BEGIN

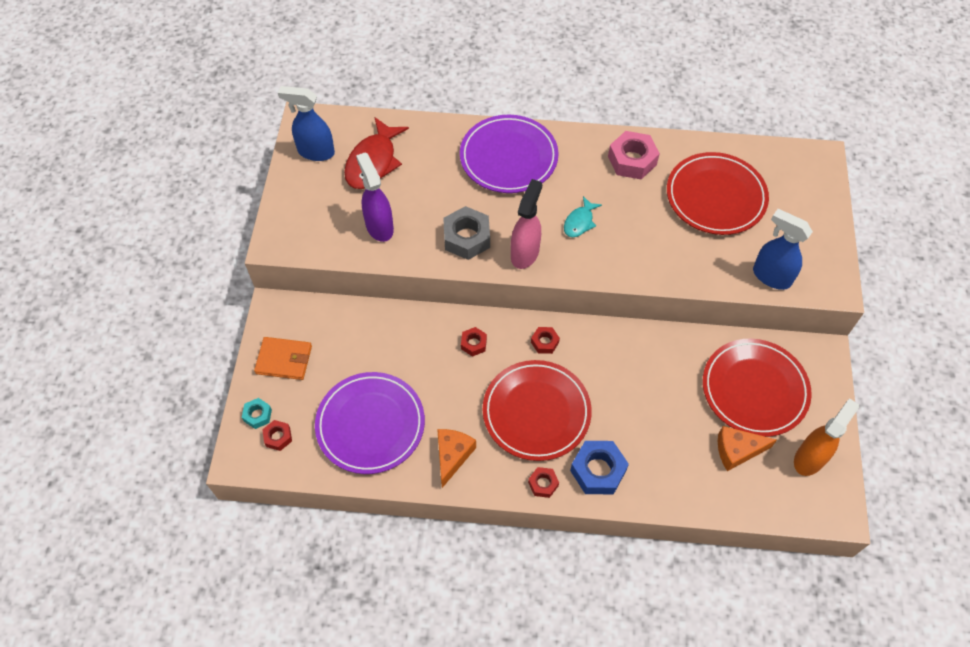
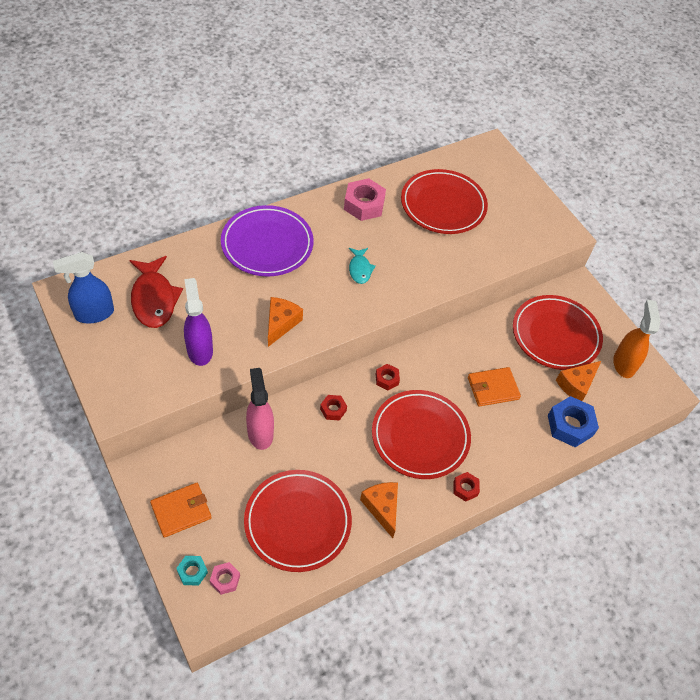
camera: 40 degrees left, 5 degrees down
(278, 437) = (225, 580): red nut -> pink nut
(370, 425) = (297, 522): purple plate -> red plate
(379, 226) = (200, 350): purple spray bottle -> purple spray bottle turned 45 degrees clockwise
(466, 238) = (281, 323): grey nut -> orange cheese
(525, 253) = (336, 313): pink spray bottle -> pink spray bottle (260, 432)
(598, 470) = (496, 455): blue nut -> blue nut (570, 425)
(644, 406) = (493, 388): none -> orange wallet
(771, 276) = (521, 245): blue spray bottle -> none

END

BRIEF ▸ All lines from the one with "(598, 470) = (496, 455): blue" through the end of the data must be repeated exactly, and nothing else may be repeated.

SOLUTION FOR THIS EXERCISE ▸
(598, 470) = (496, 455): blue nut -> blue nut (570, 425)
(644, 406) = (493, 388): none -> orange wallet
(771, 276) = (521, 245): blue spray bottle -> none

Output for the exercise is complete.